Task to carry out: All that is asked is a faithful reproduction of the entries.

[Saved data entries]
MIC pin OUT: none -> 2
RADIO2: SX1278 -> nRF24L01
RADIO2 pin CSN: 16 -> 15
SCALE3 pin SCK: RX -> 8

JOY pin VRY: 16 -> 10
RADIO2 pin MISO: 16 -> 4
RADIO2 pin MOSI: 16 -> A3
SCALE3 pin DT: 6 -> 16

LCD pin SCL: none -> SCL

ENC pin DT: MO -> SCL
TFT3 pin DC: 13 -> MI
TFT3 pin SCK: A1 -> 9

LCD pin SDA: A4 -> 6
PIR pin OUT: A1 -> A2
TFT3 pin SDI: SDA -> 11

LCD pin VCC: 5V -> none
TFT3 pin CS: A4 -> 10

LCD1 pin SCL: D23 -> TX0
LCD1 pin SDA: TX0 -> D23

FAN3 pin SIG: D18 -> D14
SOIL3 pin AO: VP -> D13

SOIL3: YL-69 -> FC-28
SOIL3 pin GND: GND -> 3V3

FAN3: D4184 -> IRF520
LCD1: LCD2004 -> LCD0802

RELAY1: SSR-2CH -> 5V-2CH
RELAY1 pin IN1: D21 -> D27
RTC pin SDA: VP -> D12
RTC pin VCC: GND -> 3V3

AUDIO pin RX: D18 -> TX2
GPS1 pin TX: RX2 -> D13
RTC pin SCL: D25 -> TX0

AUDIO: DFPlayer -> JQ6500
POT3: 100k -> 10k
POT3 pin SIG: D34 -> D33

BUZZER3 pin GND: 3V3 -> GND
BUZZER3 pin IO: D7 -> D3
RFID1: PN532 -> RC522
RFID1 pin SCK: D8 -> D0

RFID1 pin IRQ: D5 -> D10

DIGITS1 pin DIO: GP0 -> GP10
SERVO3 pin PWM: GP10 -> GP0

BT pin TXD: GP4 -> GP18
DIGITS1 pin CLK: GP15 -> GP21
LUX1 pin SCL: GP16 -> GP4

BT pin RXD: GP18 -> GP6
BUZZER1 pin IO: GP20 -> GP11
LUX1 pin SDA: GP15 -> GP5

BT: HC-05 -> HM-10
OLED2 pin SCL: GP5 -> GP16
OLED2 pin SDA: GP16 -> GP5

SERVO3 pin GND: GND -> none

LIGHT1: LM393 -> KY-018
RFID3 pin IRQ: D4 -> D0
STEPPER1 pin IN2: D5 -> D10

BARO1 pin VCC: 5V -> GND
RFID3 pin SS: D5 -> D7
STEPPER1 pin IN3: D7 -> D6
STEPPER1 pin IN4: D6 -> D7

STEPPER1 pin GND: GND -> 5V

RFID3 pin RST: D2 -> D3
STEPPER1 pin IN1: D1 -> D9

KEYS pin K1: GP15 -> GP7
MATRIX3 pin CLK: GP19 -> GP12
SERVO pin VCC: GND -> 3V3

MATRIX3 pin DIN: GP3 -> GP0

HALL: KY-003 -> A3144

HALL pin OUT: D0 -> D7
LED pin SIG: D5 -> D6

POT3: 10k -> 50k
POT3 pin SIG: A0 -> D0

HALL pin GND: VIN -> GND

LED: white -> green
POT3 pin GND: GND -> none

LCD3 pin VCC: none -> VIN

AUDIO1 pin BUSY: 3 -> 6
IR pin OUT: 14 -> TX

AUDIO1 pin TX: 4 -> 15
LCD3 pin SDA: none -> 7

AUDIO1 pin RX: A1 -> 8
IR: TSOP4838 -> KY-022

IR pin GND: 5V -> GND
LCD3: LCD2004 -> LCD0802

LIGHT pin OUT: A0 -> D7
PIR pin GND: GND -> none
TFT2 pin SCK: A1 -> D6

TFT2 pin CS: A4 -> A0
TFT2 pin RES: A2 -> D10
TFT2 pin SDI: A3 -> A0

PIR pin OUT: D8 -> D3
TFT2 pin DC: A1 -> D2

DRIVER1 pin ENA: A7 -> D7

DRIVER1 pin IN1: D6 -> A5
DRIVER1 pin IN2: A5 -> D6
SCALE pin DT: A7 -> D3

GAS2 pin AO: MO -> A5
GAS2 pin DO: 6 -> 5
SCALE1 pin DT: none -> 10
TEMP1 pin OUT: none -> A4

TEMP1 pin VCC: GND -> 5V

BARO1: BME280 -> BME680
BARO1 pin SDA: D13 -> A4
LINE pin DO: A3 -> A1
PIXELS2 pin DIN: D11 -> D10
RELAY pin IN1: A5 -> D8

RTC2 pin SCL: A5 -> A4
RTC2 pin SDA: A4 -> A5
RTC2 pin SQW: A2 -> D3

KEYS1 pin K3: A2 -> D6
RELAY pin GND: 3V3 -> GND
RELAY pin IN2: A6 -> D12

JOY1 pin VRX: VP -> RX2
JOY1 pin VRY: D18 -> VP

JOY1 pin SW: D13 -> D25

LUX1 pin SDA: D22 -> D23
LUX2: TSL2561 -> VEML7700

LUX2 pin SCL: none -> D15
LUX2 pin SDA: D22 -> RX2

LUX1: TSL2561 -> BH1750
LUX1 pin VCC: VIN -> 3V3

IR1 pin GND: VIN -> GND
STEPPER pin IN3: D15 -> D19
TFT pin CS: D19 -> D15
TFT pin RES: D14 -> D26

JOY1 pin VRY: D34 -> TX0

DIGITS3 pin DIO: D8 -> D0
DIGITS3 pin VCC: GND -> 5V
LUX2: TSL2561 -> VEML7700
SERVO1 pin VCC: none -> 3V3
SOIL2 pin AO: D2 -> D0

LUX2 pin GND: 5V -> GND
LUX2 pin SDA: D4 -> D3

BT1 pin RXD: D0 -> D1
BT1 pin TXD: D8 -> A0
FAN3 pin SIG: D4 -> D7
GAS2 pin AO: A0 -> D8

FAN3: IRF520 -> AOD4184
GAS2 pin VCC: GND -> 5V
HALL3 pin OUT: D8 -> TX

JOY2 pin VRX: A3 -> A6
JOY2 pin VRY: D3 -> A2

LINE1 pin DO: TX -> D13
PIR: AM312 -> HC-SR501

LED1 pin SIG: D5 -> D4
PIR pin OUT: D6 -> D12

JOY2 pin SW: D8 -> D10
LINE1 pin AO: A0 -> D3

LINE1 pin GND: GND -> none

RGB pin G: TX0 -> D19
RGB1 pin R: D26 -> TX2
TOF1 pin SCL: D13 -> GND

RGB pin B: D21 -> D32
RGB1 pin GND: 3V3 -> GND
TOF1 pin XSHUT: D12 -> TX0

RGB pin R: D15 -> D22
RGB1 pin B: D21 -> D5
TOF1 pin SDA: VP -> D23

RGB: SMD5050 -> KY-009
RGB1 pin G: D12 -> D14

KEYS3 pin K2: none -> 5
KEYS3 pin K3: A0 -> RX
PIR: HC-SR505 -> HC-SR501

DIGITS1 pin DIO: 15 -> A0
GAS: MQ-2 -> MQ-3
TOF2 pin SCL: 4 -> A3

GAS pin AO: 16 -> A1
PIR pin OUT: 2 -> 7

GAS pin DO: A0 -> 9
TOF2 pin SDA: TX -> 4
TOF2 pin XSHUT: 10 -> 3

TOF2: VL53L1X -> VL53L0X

Response:
MIC pin OUT: none -> 2
RADIO2: SX1278 -> nRF24L01
RADIO2 pin CSN: 16 -> 15
SCALE3 pin SCK: RX -> 8

JOY pin VRY: 16 -> 10
RADIO2 pin MISO: 16 -> 4
RADIO2 pin MOSI: 16 -> A3
SCALE3 pin DT: 6 -> 16

LCD pin SCL: none -> SCL

ENC pin DT: MO -> SCL
TFT3 pin DC: 13 -> MI
TFT3 pin SCK: A1 -> 9

LCD pin SDA: A4 -> 6
PIR pin OUT: A1 -> A2
TFT3 pin SDI: SDA -> 11

LCD pin VCC: 5V -> none
TFT3 pin CS: A4 -> 10

LCD1 pin SCL: D23 -> TX0
LCD1 pin SDA: TX0 -> D23

FAN3 pin SIG: D18 -> D14
SOIL3 pin AO: VP -> D13

SOIL3: YL-69 -> FC-28
SOIL3 pin GND: GND -> 3V3

FAN3: D4184 -> IRF520
LCD1: LCD2004 -> LCD0802

RELAY1: SSR-2CH -> 5V-2CH
RELAY1 pin IN1: D21 -> D27
RTC pin SDA: VP -> D12
RTC pin VCC: GND -> 3V3

AUDIO pin RX: D18 -> TX2
GPS1 pin TX: RX2 -> D13
RTC pin SCL: D25 -> TX0

AUDIO: DFPlayer -> JQ6500
POT3: 100k -> 10k
POT3 pin SIG: D34 -> D33

BUZZER3 pin GND: 3V3 -> GND
BUZZER3 pin IO: D7 -> D3
RFID1: PN532 -> RC522
RFID1 pin SCK: D8 -> D0

RFID1 pin IRQ: D5 -> D10

DIGITS1 pin DIO: GP0 -> GP10
SERVO3 pin PWM: GP10 -> GP0

BT pin TXD: GP4 -> GP18
DIGITS1 pin CLK: GP15 -> GP21
LUX1 pin SCL: GP16 -> GP4

BT pin RXD: GP18 -> GP6
BUZZER1 pin IO: GP20 -> GP11
LUX1 pin SDA: GP15 -> GP5

BT: HC-05 -> HM-10
OLED2 pin SCL: GP5 -> GP16
OLED2 pin SDA: GP16 -> GP5

SERVO3 pin GND: GND -> none

LIGHT1: LM393 -> KY-018
RFID3 pin IRQ: D4 -> D0
STEPPER1 pin IN2: D5 -> D10

BARO1 pin VCC: 5V -> GND
RFID3 pin SS: D5 -> D7
STEPPER1 pin IN3: D7 -> D6
STEPPER1 pin IN4: D6 -> D7

STEPPER1 pin GND: GND -> 5V

RFID3 pin RST: D2 -> D3
STEPPER1 pin IN1: D1 -> D9

KEYS pin K1: GP15 -> GP7
MATRIX3 pin CLK: GP19 -> GP12
SERVO pin VCC: GND -> 3V3

MATRIX3 pin DIN: GP3 -> GP0

HALL: KY-003 -> A3144

HALL pin OUT: D0 -> D7
LED pin SIG: D5 -> D6

POT3: 10k -> 50k
POT3 pin SIG: A0 -> D0

HALL pin GND: VIN -> GND

LED: white -> green
POT3 pin GND: GND -> none

LCD3 pin VCC: none -> VIN

AUDIO1 pin BUSY: 3 -> 6
IR pin OUT: 14 -> TX

AUDIO1 pin TX: 4 -> 15
LCD3 pin SDA: none -> 7

AUDIO1 pin RX: A1 -> 8
IR: TSOP4838 -> KY-022

IR pin GND: 5V -> GND
LCD3: LCD2004 -> LCD0802

LIGHT pin OUT: A0 -> D7
PIR pin GND: GND -> none
TFT2 pin SCK: A1 -> D6

TFT2 pin CS: A4 -> A0
TFT2 pin RES: A2 -> D10
TFT2 pin SDI: A3 -> A0

PIR pin OUT: D8 -> D3
TFT2 pin DC: A1 -> D2

DRIVER1 pin ENA: A7 -> D7

DRIVER1 pin IN1: D6 -> A5
DRIVER1 pin IN2: A5 -> D6
SCALE pin DT: A7 -> D3

GAS2 pin AO: MO -> A5
GAS2 pin DO: 6 -> 5
SCALE1 pin DT: none -> 10
TEMP1 pin OUT: none -> A4

TEMP1 pin VCC: GND -> 5V

BARO1: BME280 -> BME680
BARO1 pin SDA: D13 -> A4
LINE pin DO: A3 -> A1
PIXELS2 pin DIN: D11 -> D10
RELAY pin IN1: A5 -> D8

RTC2 pin SCL: A5 -> A4
RTC2 pin SDA: A4 -> A5
RTC2 pin SQW: A2 -> D3

KEYS1 pin K3: A2 -> D6
RELAY pin GND: 3V3 -> GND
RELAY pin IN2: A6 -> D12

JOY1 pin VRX: VP -> RX2
JOY1 pin VRY: D18 -> VP

JOY1 pin SW: D13 -> D25

LUX1 pin SDA: D22 -> D23
LUX2: TSL2561 -> VEML7700

LUX2 pin SCL: none -> D15
LUX2 pin SDA: D22 -> RX2

LUX1: TSL2561 -> BH1750
LUX1 pin VCC: VIN -> 3V3

IR1 pin GND: VIN -> GND
STEPPER pin IN3: D15 -> D19
TFT pin CS: D19 -> D15
TFT pin RES: D14 -> D26

JOY1 pin VRY: D34 -> TX0

DIGITS3 pin DIO: D8 -> D0
DIGITS3 pin VCC: GND -> 5V
LUX2: TSL2561 -> VEML7700
SERVO1 pin VCC: none -> 3V3
SOIL2 pin AO: D2 -> D0

LUX2 pin GND: 5V -> GND
LUX2 pin SDA: D4 -> D3

BT1 pin RXD: D0 -> D1
BT1 pin TXD: D8 -> A0
FAN3 pin SIG: D4 -> D7
GAS2 pin AO: A0 -> D8

FAN3: IRF520 -> AOD4184
GAS2 pin VCC: GND -> 5V
HALL3 pin OUT: D8 -> TX

JOY2 pin VRX: A3 -> A6
JOY2 pin VRY: D3 -> A2

LINE1 pin DO: TX -> D13
PIR: AM312 -> HC-SR501

LED1 pin SIG: D5 -> D4
PIR pin OUT: D6 -> D12

JOY2 pin SW: D8 -> D10
LINE1 pin AO: A0 -> D3

LINE1 pin GND: GND -> none

RGB pin G: TX0 -> D19
RGB1 pin R: D26 -> TX2
TOF1 pin SCL: D13 -> GND

RGB pin B: D21 -> D32
RGB1 pin GND: 3V3 -> GND
TOF1 pin XSHUT: D12 -> TX0

RGB pin R: D15 -> D22
RGB1 pin B: D21 -> D5
TOF1 pin SDA: VP -> D23

RGB: SMD5050 -> KY-009
RGB1 pin G: D12 -> D14

KEYS3 pin K2: none -> 5
KEYS3 pin K3: A0 -> RX
PIR: HC-SR505 -> HC-SR501

DIGITS1 pin DIO: 15 -> A0
GAS: MQ-2 -> MQ-3
TOF2 pin SCL: 4 -> A3

GAS pin AO: 16 -> A1
PIR pin OUT: 2 -> 7

GAS pin DO: A0 -> 9
TOF2 pin SDA: TX -> 4
TOF2 pin XSHUT: 10 -> 3

TOF2: VL53L1X -> VL53L0X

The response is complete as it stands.